=== What is required ===
From the first line to the last, give the records again exactly and skip the pictures.

::: Recorded information :::

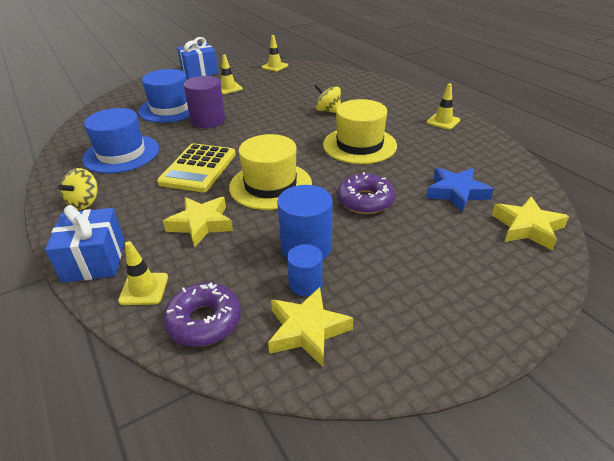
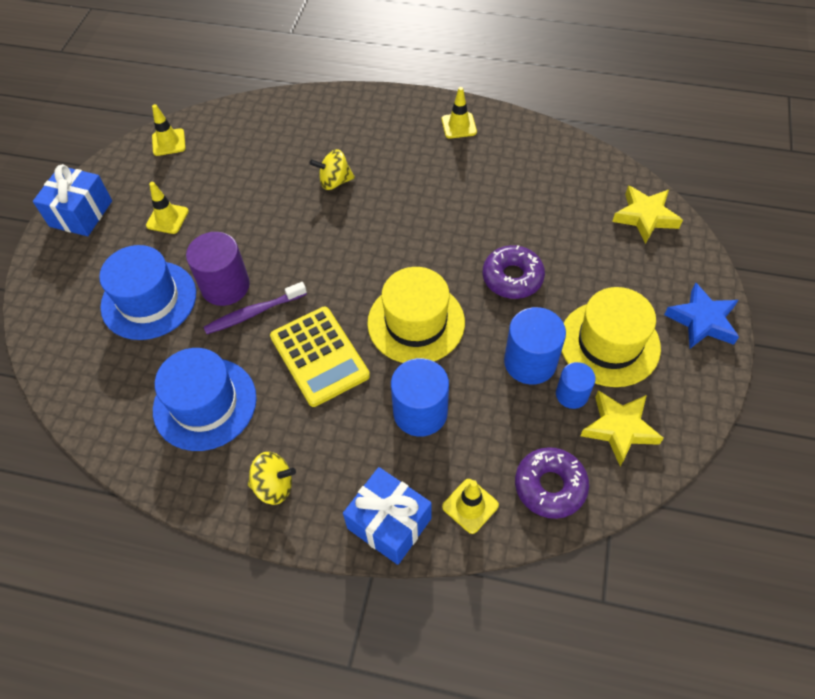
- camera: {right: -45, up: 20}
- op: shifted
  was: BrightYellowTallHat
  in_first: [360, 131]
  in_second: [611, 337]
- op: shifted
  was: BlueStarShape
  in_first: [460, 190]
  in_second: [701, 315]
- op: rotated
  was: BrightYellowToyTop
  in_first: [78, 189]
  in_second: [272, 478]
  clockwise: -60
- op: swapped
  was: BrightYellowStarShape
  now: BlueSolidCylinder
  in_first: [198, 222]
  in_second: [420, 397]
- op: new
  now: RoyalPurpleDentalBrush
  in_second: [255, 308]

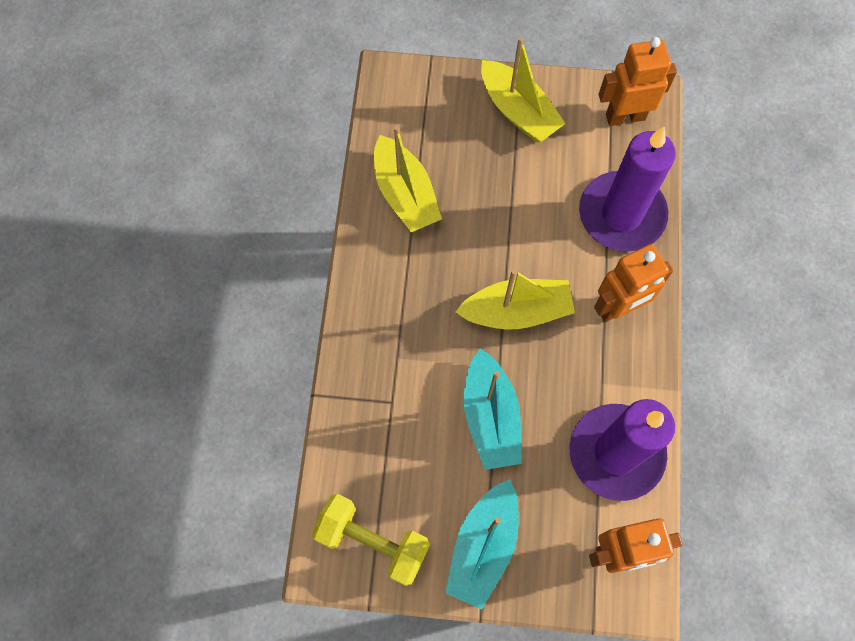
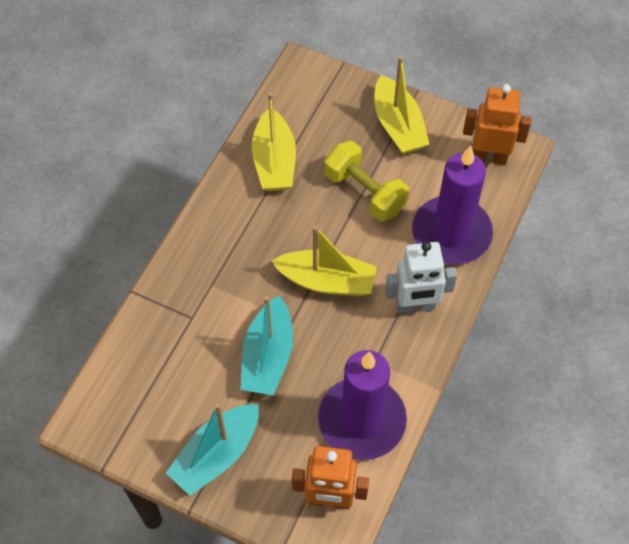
- camera: {right: 20, up: -10}
- op: repainted
  was: OrangeColouredRobot
  now: SnowWhiteRobot
  in_first: [633, 283]
  in_second: [421, 278]
- op: shifted
  was: BrightYellowHandWeight
  in_first: [371, 540]
  in_second: [366, 181]

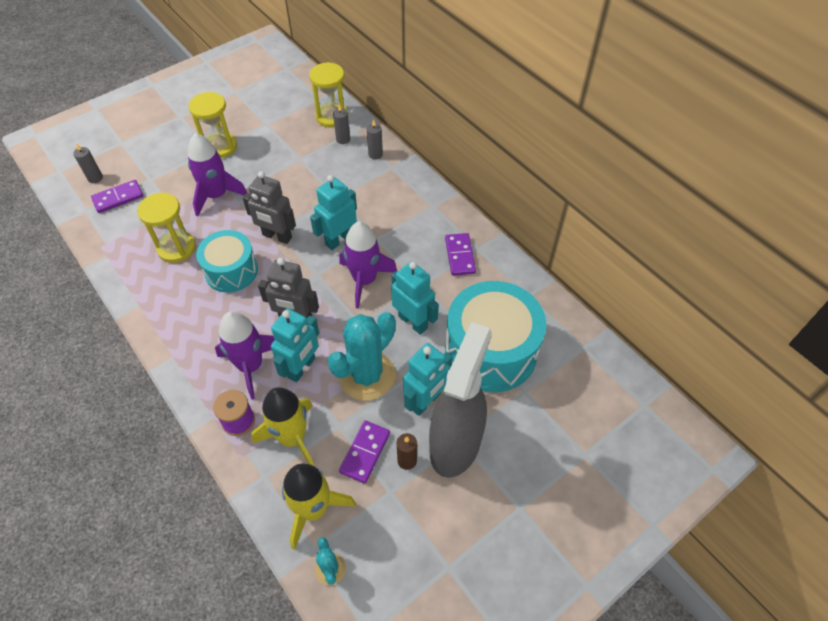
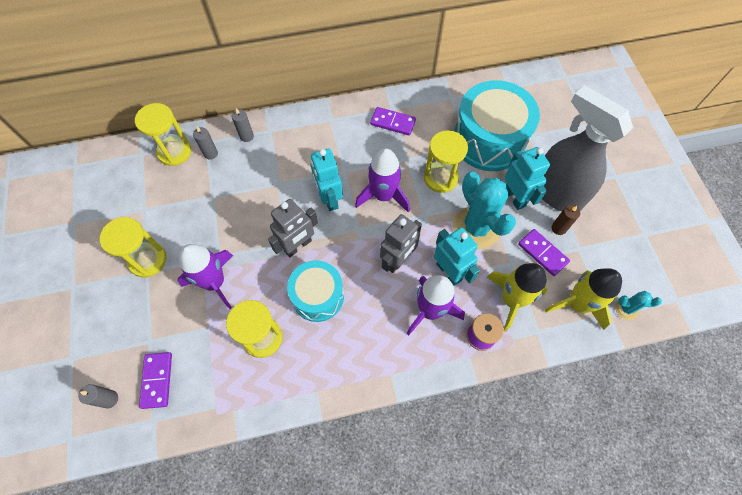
- camera: {right: -65, up: 10}
- op: swapped
  was: AquaRobot
  now: BrightYellowHourglass
  in_first: [415, 298]
  in_second: [446, 161]

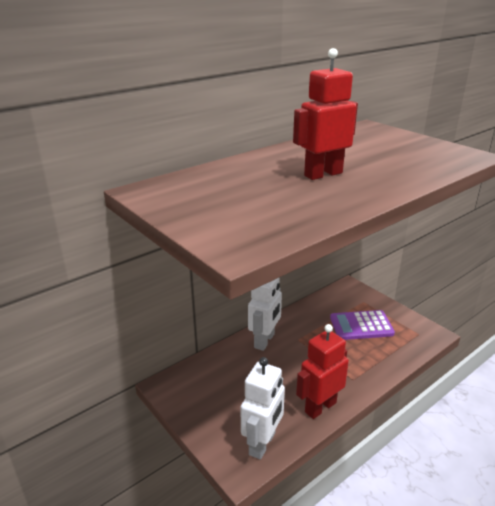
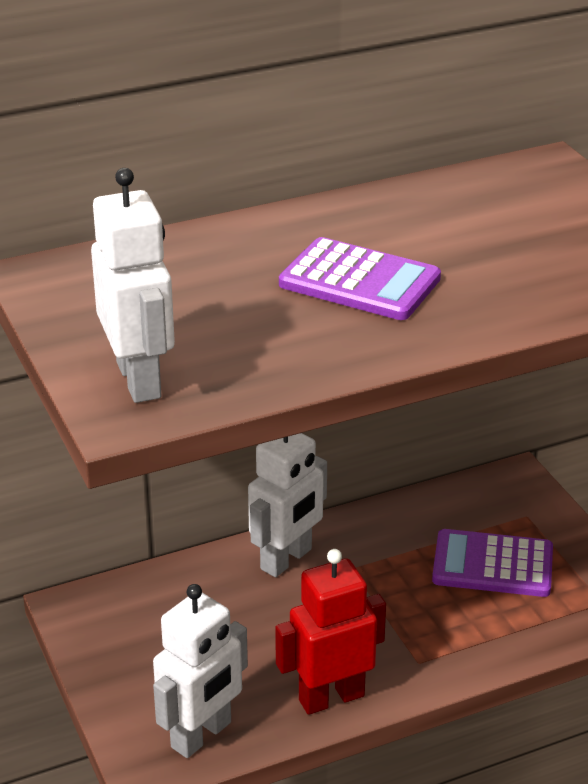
- camera: {right: 15, up: 5}
- op: swapped
  was: RedRobot
  now: RoyalPurpleAddingMachine
  in_first: [325, 114]
  in_second: [360, 278]
- op: new
  now: SnowWhiteRobot
  in_second: [133, 285]

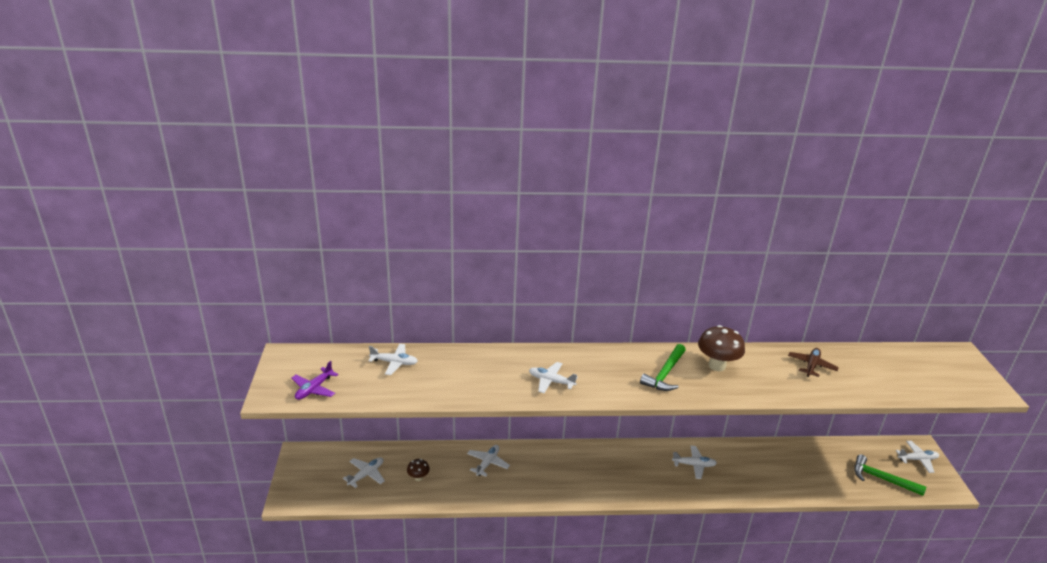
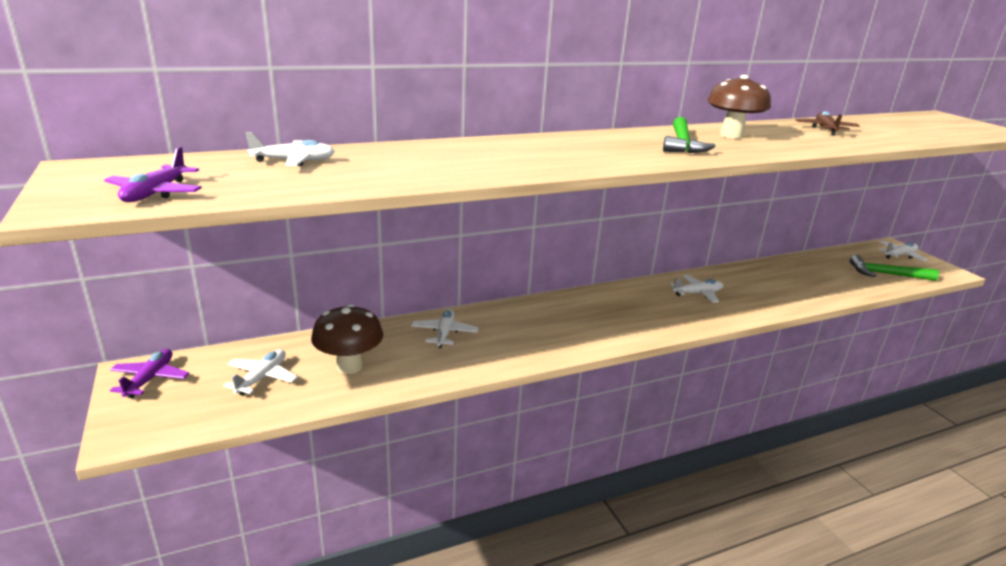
- camera: {right: -20, up: -5}
- op: gone
  was: SnowWhitePlane
  in_first: [553, 377]
- op: scaled
  was: DarkBrownMushroom
  in_first: [418, 470]
  in_second: [347, 339]
  ratio: 1.93
- op: new
  now: RoyalPurplePlane
  in_second: [149, 373]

:::

=== Response box ===
- camera: {right: -45, up: 20}
- op: shifted
  was: BrightYellowTallHat
  in_first: [360, 131]
  in_second: [611, 337]
- op: shifted
  was: BlueStarShape
  in_first: [460, 190]
  in_second: [701, 315]
- op: rotated
  was: BrightYellowToyTop
  in_first: [78, 189]
  in_second: [272, 478]
  clockwise: -60
- op: swapped
  was: BrightYellowStarShape
  now: BlueSolidCylinder
  in_first: [198, 222]
  in_second: [420, 397]
- op: new
  now: RoyalPurpleDentalBrush
  in_second: [255, 308]

- camera: {right: 20, up: -10}
- op: repainted
  was: OrangeColouredRobot
  now: SnowWhiteRobot
  in_first: [633, 283]
  in_second: [421, 278]
- op: shifted
  was: BrightYellowHandWeight
  in_first: [371, 540]
  in_second: [366, 181]

- camera: {right: -65, up: 10}
- op: swapped
  was: AquaRobot
  now: BrightYellowHourglass
  in_first: [415, 298]
  in_second: [446, 161]

- camera: {right: 15, up: 5}
- op: swapped
  was: RedRobot
  now: RoyalPurpleAddingMachine
  in_first: [325, 114]
  in_second: [360, 278]
- op: new
  now: SnowWhiteRobot
  in_second: [133, 285]

- camera: {right: -20, up: -5}
- op: gone
  was: SnowWhitePlane
  in_first: [553, 377]
- op: scaled
  was: DarkBrownMushroom
  in_first: [418, 470]
  in_second: [347, 339]
  ratio: 1.93
- op: new
  now: RoyalPurplePlane
  in_second: [149, 373]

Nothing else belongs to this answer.